*** Block opens ***

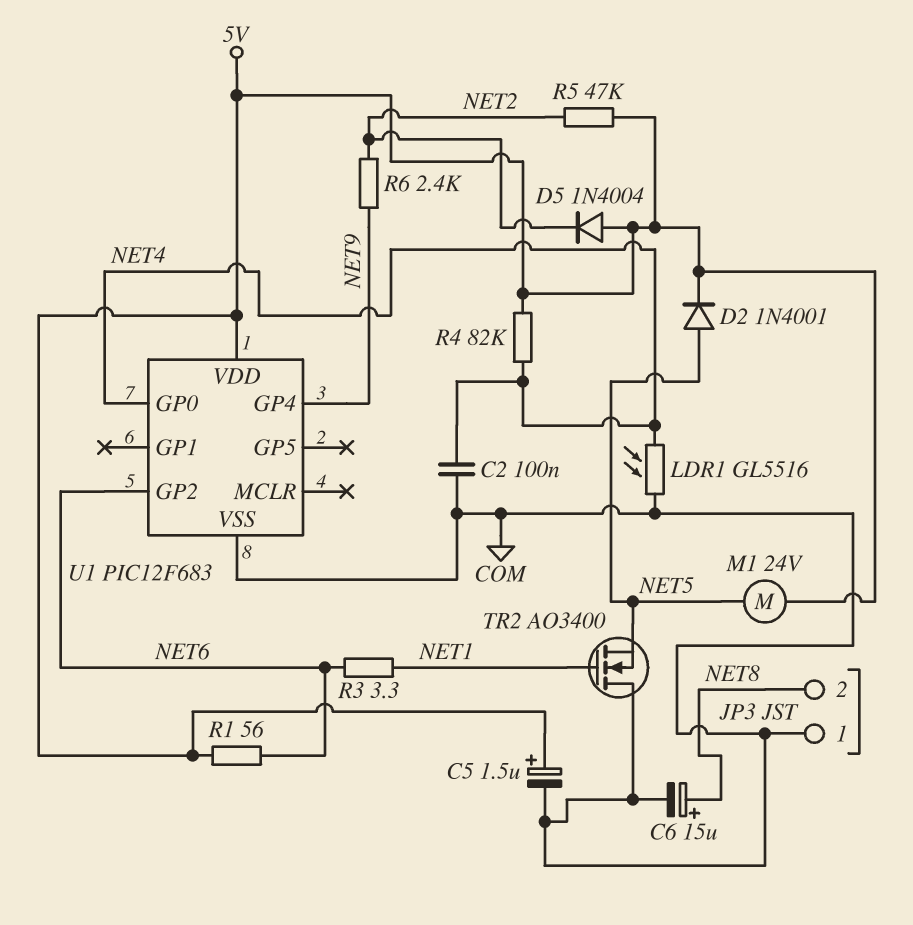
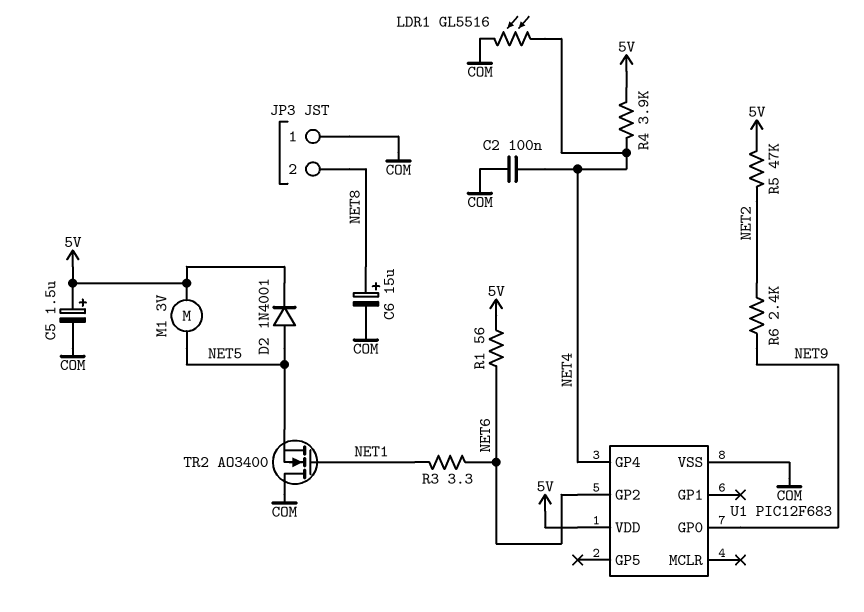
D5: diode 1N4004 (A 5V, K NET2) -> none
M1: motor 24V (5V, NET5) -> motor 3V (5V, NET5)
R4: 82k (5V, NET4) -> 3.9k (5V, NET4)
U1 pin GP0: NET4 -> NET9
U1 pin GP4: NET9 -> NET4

*** Block closes ***
*** Block opens ***

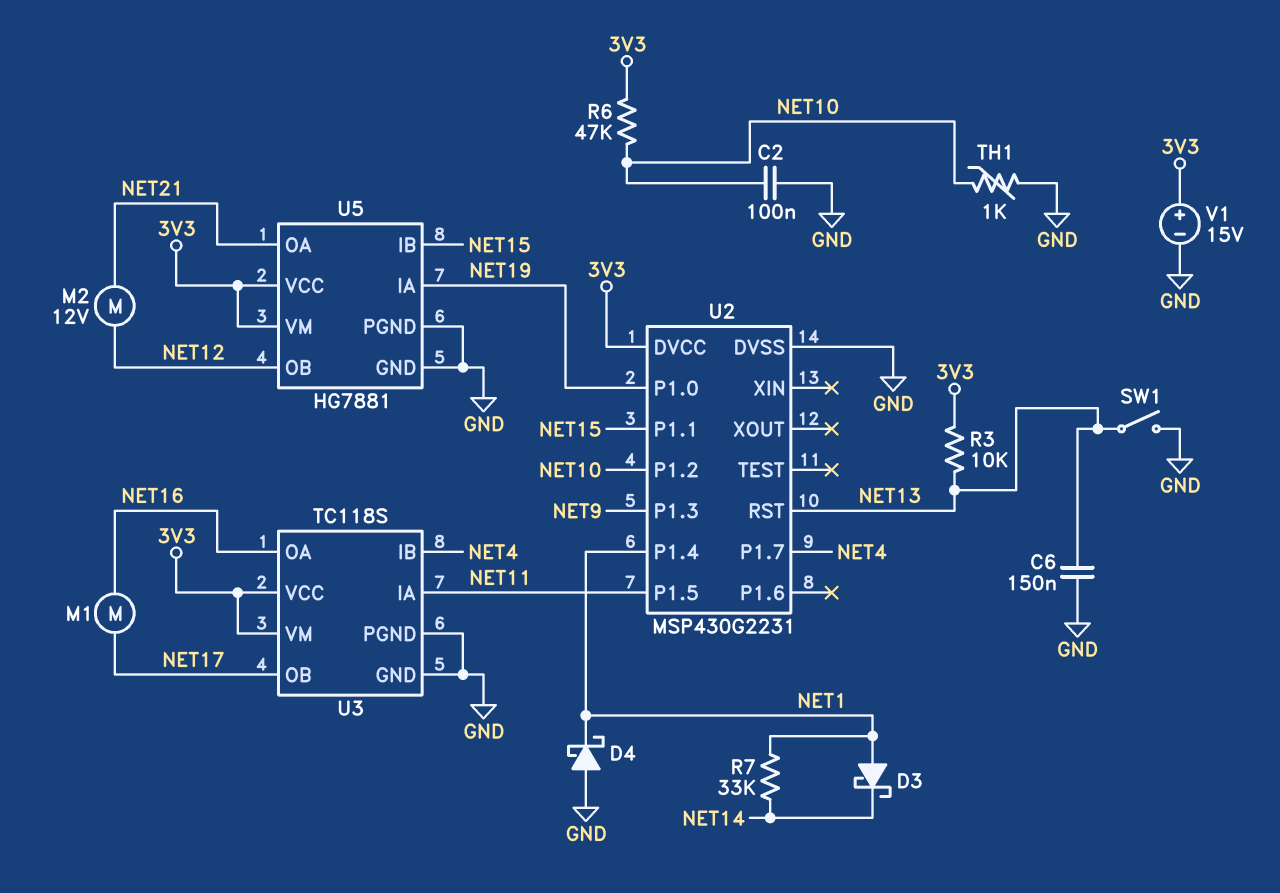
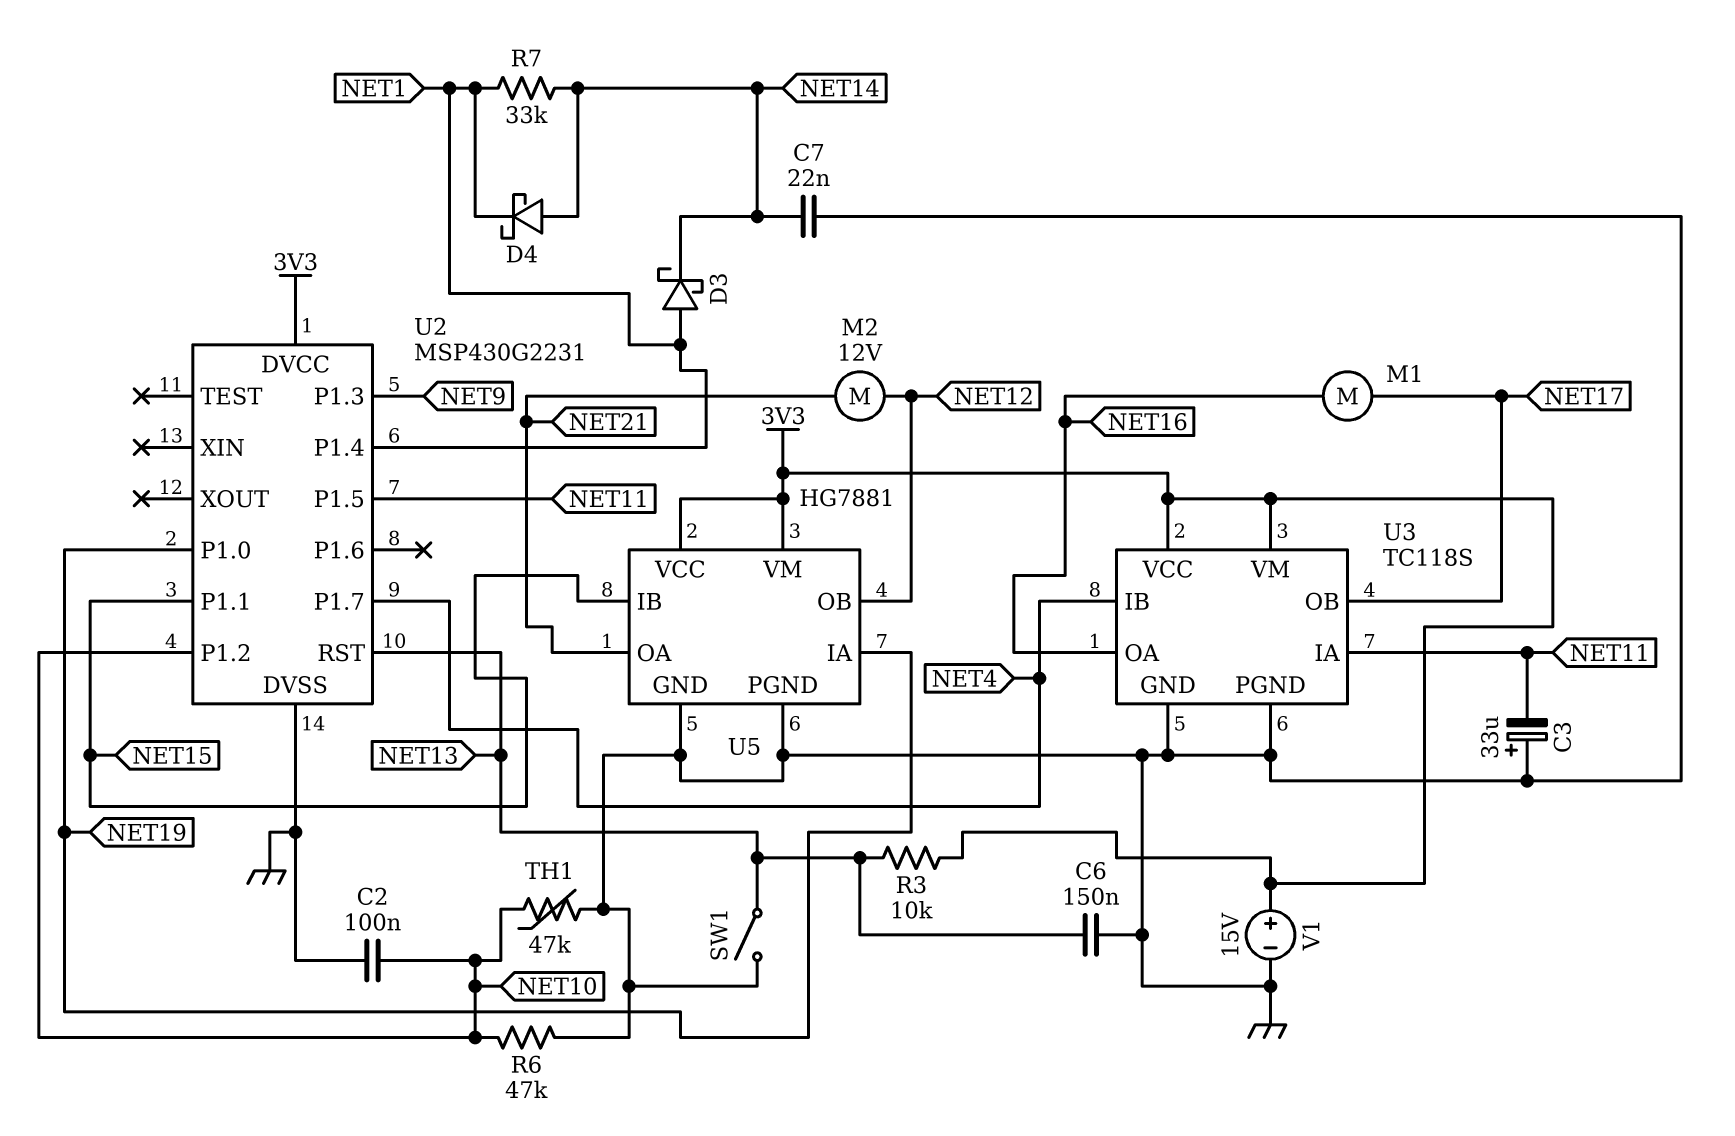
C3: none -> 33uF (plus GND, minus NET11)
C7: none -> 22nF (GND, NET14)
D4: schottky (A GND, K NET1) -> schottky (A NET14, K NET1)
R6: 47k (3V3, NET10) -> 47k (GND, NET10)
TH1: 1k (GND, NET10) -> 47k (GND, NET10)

*** Block closes ***
*** Block opens ***

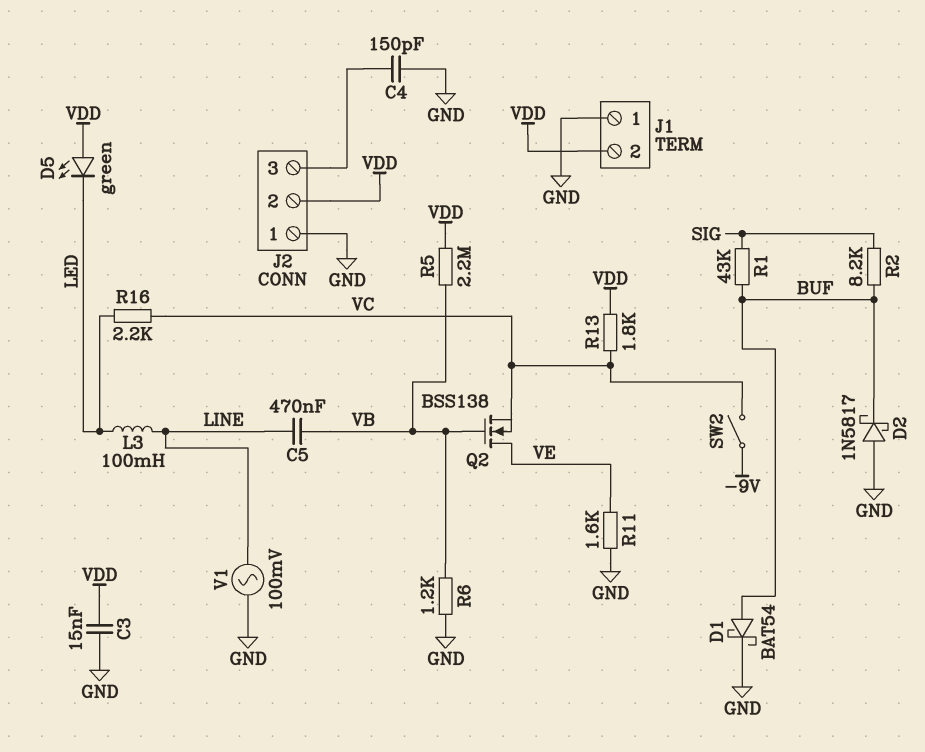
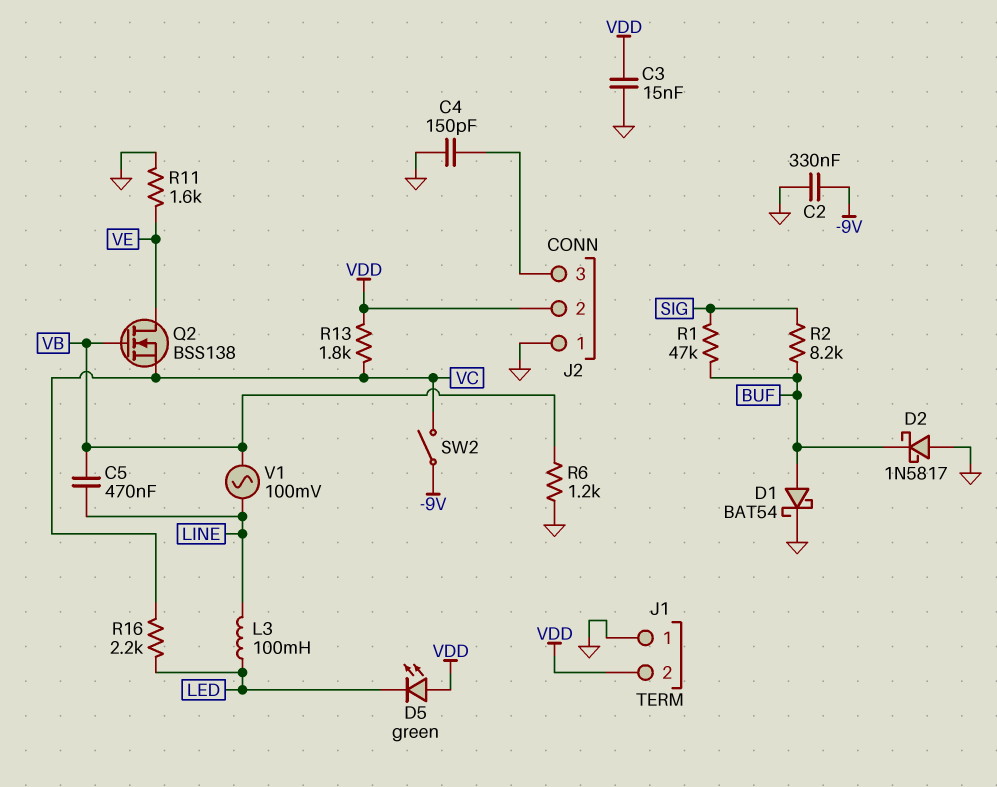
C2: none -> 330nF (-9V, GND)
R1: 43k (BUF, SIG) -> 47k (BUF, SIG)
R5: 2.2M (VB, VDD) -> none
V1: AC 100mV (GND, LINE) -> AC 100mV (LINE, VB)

*** Block closes ***

Your goal »
Extract each line from the listing that holds the word "none".

Solution below »
D5: diode 1N4004 (A 5V, K NET2) -> none
C3: none -> 33uF (plus GND, minus NET11)
C7: none -> 22nF (GND, NET14)
C2: none -> 330nF (-9V, GND)
R5: 2.2M (VB, VDD) -> none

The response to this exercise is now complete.